» **TASK DESCRIPTION**: Nothing but an exact reproduction of the records, pictures excluded, should be returned.

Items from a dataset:
------------------------------------

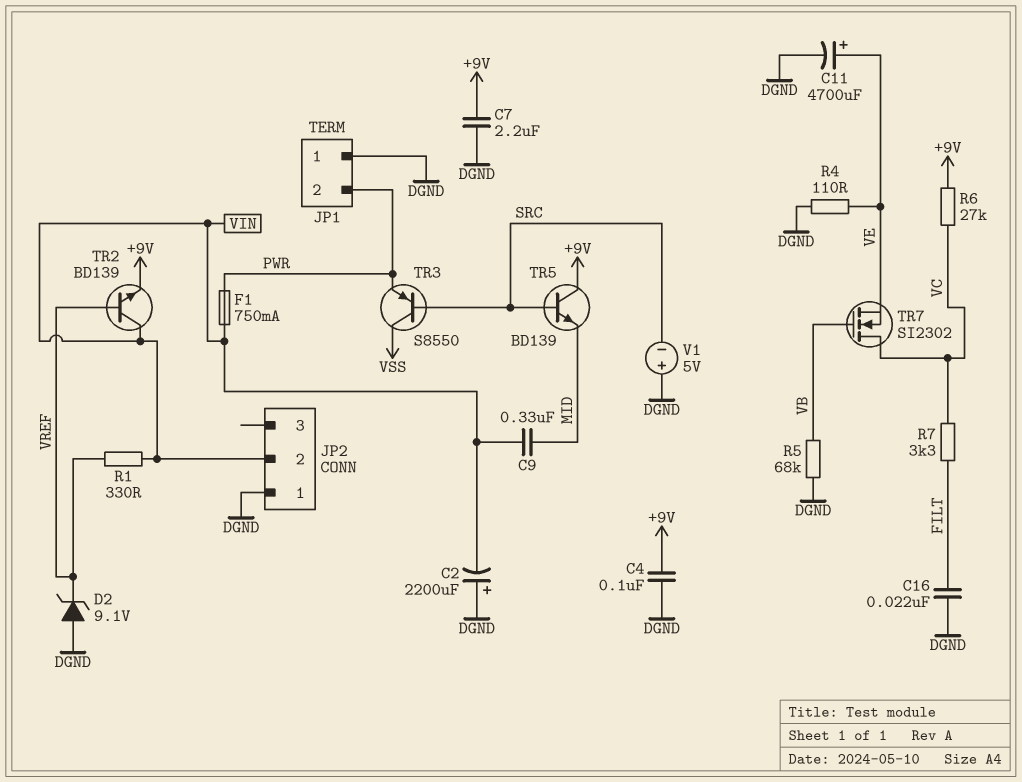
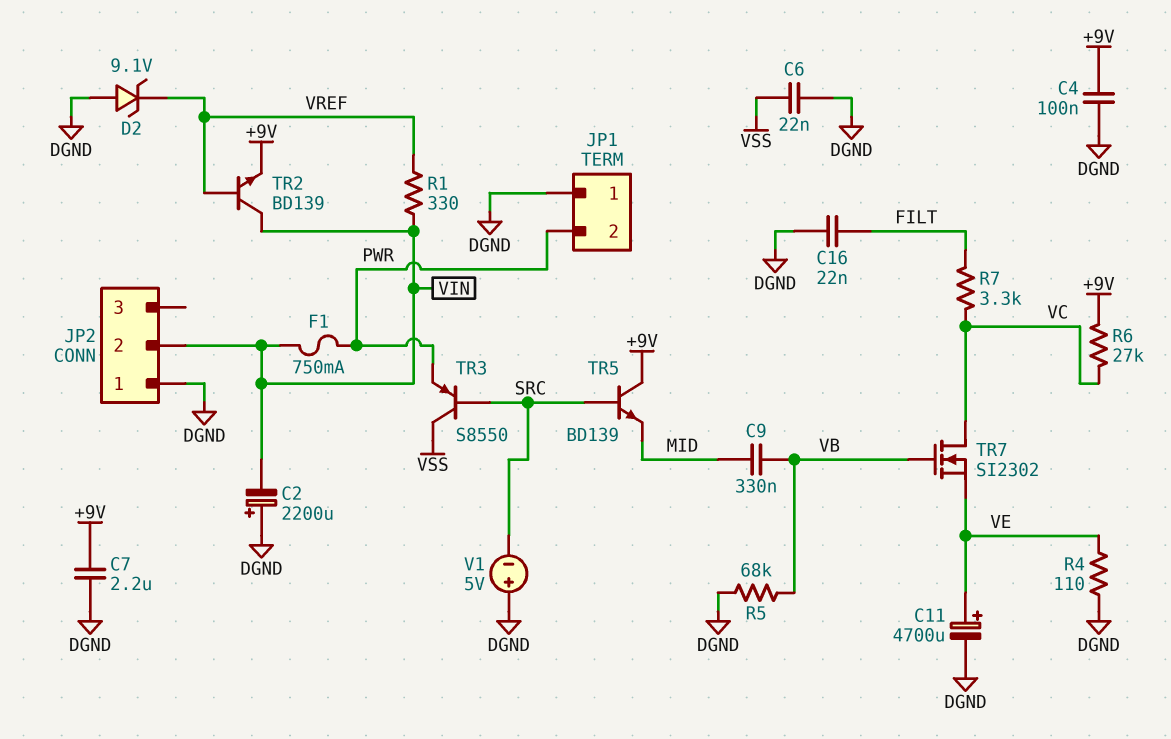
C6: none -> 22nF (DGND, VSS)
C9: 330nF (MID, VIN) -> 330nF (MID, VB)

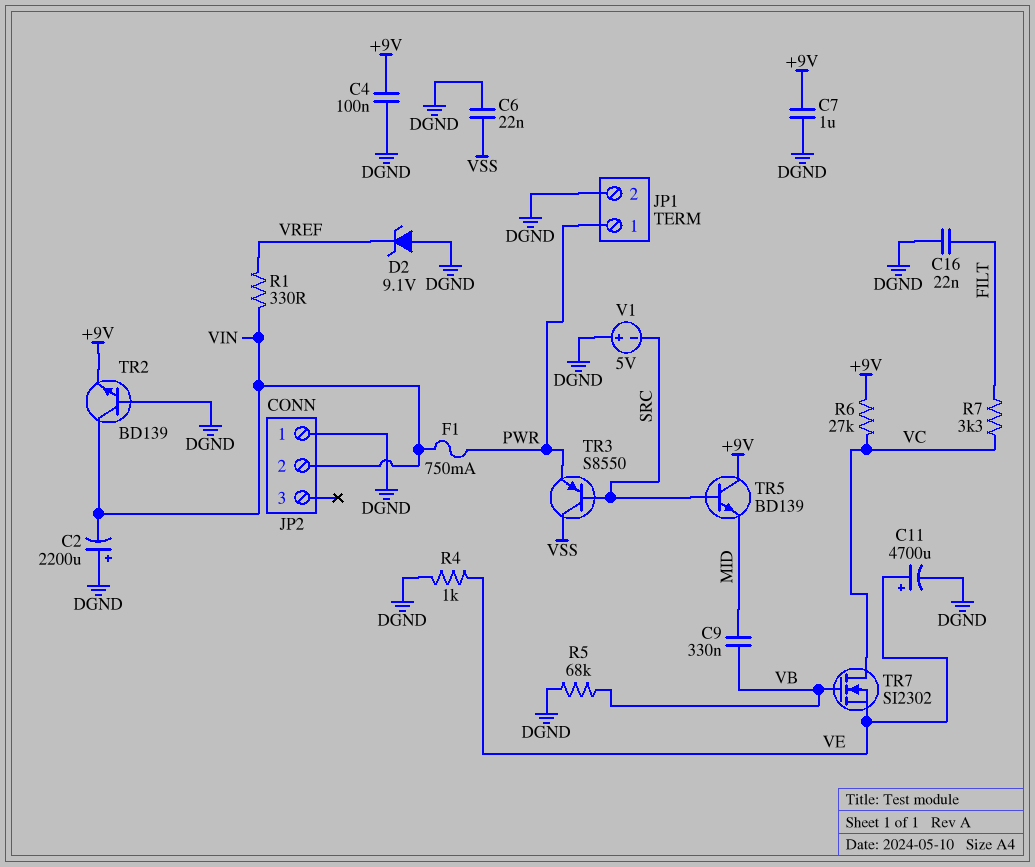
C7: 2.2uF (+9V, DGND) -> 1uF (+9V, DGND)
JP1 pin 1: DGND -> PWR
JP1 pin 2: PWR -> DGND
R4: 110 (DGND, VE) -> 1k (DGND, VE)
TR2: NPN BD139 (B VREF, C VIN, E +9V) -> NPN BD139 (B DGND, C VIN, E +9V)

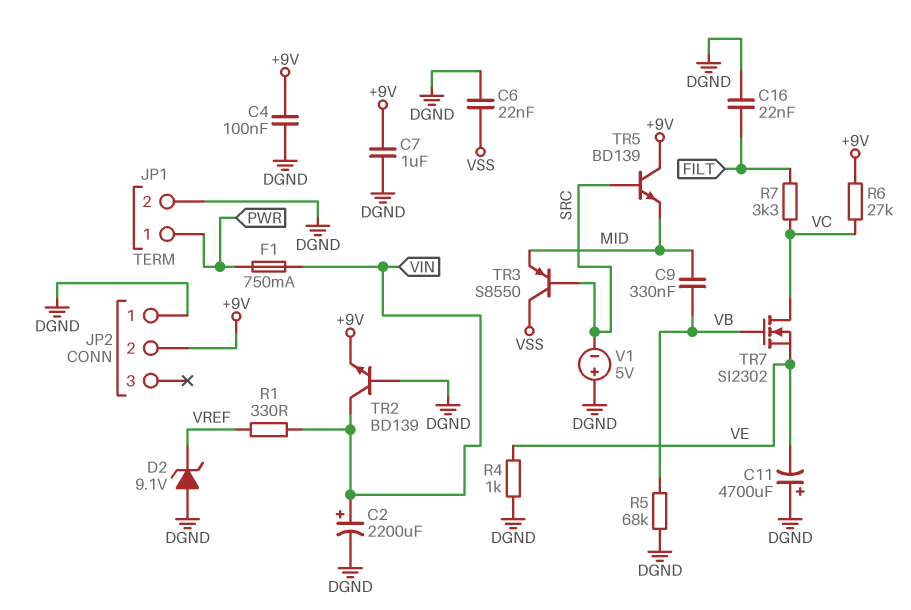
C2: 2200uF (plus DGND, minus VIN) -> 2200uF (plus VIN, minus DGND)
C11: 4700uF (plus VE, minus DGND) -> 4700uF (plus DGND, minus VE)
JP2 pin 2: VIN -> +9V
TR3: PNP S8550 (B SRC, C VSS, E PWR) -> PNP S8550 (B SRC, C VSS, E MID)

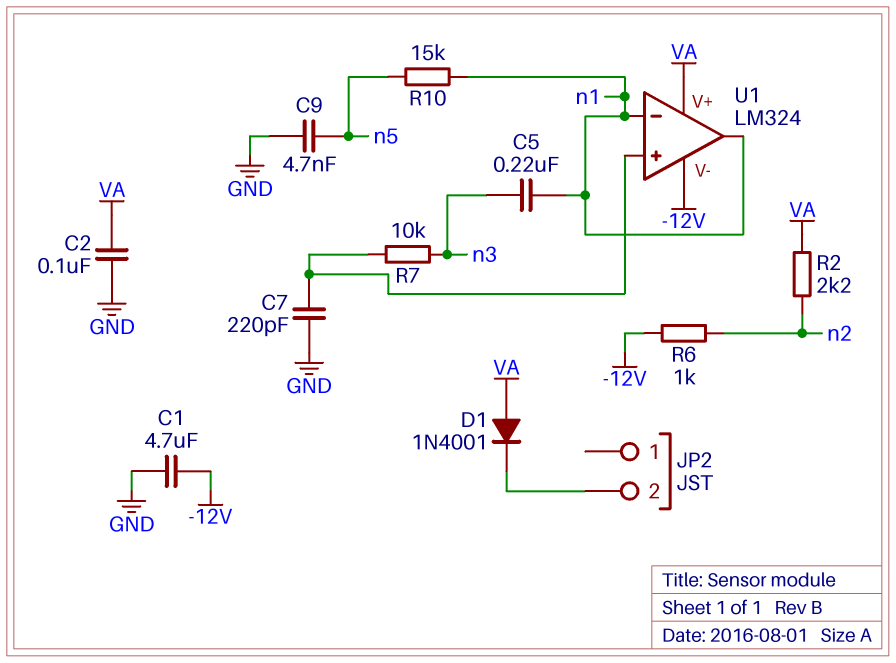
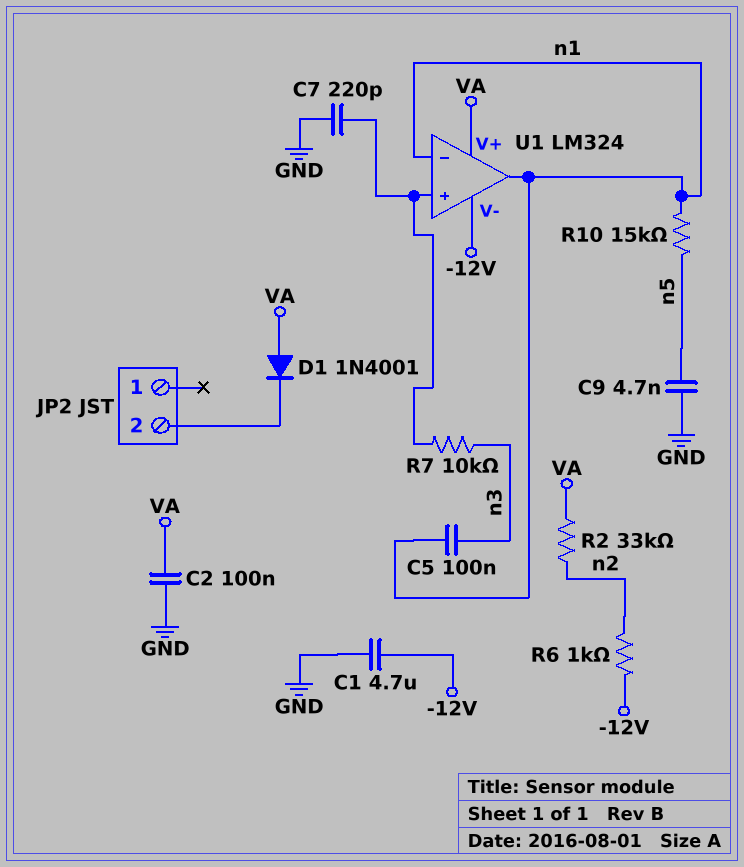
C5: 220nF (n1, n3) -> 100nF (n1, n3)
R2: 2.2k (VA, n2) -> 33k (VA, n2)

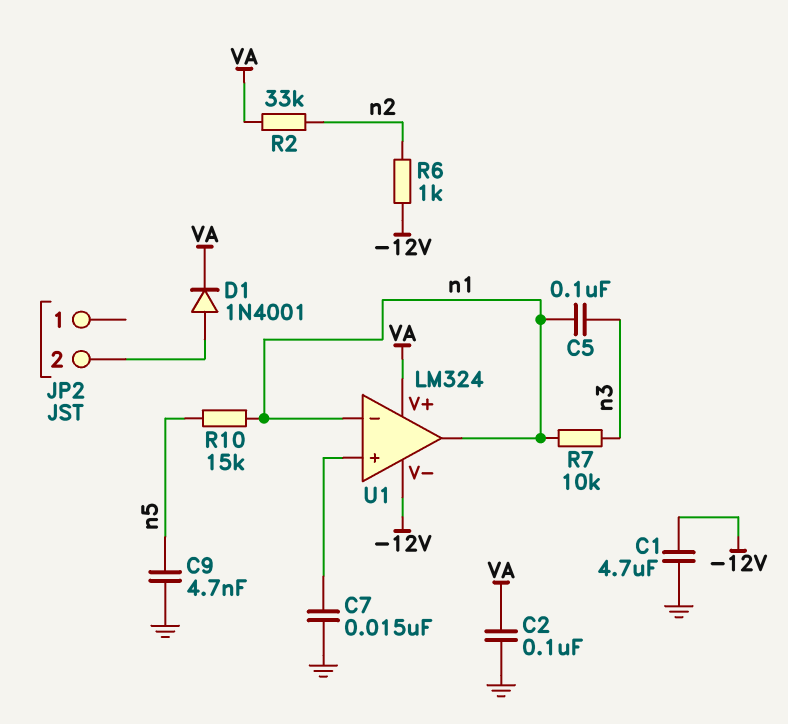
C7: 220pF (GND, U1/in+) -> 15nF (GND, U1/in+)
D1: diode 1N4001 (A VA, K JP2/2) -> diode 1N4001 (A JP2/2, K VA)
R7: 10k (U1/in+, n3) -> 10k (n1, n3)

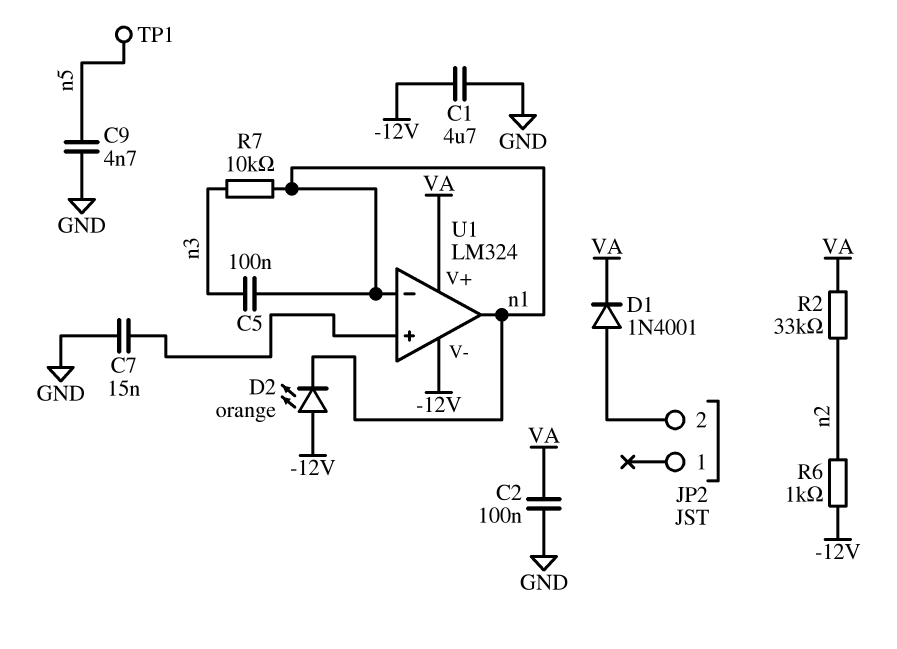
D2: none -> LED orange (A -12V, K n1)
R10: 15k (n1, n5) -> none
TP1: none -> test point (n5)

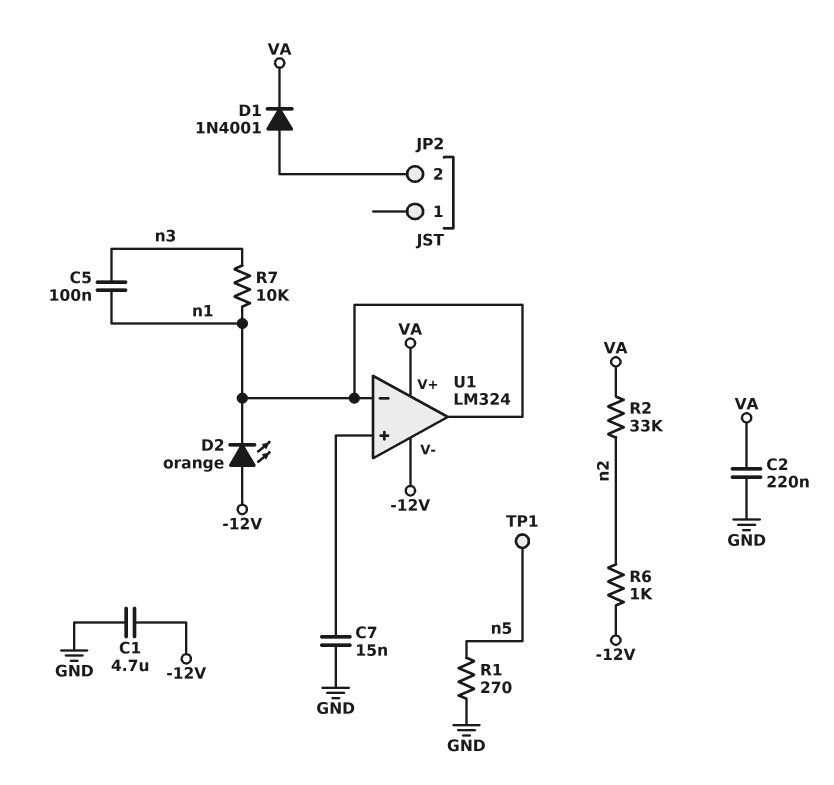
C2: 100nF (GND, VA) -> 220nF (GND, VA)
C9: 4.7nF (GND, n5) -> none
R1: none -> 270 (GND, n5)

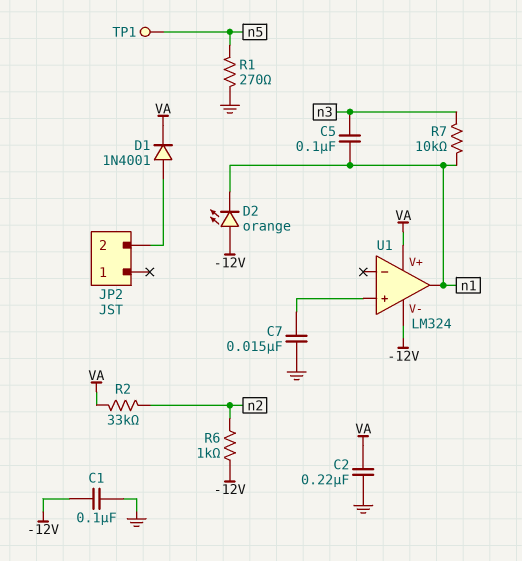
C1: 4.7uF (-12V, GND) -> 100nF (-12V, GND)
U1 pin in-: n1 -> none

------------------------------------

» **YOUR SOLUTION**:
C6: none -> 22nF (DGND, VSS)
C9: 330nF (MID, VIN) -> 330nF (MID, VB)

C7: 2.2uF (+9V, DGND) -> 1uF (+9V, DGND)
JP1 pin 1: DGND -> PWR
JP1 pin 2: PWR -> DGND
R4: 110 (DGND, VE) -> 1k (DGND, VE)
TR2: NPN BD139 (B VREF, C VIN, E +9V) -> NPN BD139 (B DGND, C VIN, E +9V)

C2: 2200uF (plus DGND, minus VIN) -> 2200uF (plus VIN, minus DGND)
C11: 4700uF (plus VE, minus DGND) -> 4700uF (plus DGND, minus VE)
JP2 pin 2: VIN -> +9V
TR3: PNP S8550 (B SRC, C VSS, E PWR) -> PNP S8550 (B SRC, C VSS, E MID)

C5: 220nF (n1, n3) -> 100nF (n1, n3)
R2: 2.2k (VA, n2) -> 33k (VA, n2)

C7: 220pF (GND, U1/in+) -> 15nF (GND, U1/in+)
D1: diode 1N4001 (A VA, K JP2/2) -> diode 1N4001 (A JP2/2, K VA)
R7: 10k (U1/in+, n3) -> 10k (n1, n3)

D2: none -> LED orange (A -12V, K n1)
R10: 15k (n1, n5) -> none
TP1: none -> test point (n5)

C2: 100nF (GND, VA) -> 220nF (GND, VA)
C9: 4.7nF (GND, n5) -> none
R1: none -> 270 (GND, n5)

C1: 4.7uF (-12V, GND) -> 100nF (-12V, GND)
U1 pin in-: n1 -> none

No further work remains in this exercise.